Pick out the lines containing "across".
━━ Task material ━━
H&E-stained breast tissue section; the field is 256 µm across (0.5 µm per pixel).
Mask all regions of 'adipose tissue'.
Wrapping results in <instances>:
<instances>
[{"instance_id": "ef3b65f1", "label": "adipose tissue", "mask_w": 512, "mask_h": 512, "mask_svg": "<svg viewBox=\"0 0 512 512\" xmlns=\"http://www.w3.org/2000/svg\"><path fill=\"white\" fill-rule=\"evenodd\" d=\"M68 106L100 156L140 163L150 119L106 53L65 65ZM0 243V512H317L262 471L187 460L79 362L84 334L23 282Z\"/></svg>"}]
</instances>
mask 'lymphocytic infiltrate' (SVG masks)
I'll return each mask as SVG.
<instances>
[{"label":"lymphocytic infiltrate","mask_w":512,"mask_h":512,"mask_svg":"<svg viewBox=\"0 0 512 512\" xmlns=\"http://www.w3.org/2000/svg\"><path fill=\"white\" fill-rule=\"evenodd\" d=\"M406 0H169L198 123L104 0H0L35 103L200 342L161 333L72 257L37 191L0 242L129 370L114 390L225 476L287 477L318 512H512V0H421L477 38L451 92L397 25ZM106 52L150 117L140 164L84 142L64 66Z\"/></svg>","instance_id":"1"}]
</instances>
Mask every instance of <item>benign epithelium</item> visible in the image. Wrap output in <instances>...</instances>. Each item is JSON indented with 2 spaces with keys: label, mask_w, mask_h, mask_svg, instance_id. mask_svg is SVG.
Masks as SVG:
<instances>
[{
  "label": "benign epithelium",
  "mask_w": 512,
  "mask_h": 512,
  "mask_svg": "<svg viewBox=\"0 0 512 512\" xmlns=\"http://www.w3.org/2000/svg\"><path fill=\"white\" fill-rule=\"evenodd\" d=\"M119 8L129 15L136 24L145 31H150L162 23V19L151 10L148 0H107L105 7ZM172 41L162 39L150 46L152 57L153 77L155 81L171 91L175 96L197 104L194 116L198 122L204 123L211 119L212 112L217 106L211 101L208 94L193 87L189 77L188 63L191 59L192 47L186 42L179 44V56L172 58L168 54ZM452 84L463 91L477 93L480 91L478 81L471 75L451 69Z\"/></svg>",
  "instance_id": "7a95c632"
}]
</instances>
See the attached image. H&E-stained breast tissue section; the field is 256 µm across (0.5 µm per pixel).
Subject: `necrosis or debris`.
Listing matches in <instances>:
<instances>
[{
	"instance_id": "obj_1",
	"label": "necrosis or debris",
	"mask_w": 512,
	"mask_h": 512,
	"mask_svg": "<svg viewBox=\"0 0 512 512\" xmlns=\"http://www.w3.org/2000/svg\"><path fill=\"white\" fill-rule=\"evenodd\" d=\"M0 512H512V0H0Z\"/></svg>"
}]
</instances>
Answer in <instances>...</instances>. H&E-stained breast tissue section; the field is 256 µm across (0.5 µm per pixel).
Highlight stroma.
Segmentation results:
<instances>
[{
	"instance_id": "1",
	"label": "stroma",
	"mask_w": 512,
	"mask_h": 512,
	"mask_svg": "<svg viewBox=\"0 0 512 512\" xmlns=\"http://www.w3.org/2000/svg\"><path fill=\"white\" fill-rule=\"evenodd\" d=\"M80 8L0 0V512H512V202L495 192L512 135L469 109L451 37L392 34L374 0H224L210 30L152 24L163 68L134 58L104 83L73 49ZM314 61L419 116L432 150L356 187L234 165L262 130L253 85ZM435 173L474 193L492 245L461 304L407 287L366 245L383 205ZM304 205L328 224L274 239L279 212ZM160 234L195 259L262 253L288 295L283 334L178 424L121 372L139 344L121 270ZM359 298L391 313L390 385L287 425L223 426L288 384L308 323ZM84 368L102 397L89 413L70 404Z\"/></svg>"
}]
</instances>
━━━
• _The completed task_
H&E-stained breast tissue section; the field is 256 µm across (0.5 µm per pixel).
See the attached image. H&E-stained breast tissue section; the field is 256 µm across (0.5 µm per pixel).
Answer in <instances>...</instances>. H&E-stained breast tissue section; the field is 256 µm across (0.5 µm per pixel).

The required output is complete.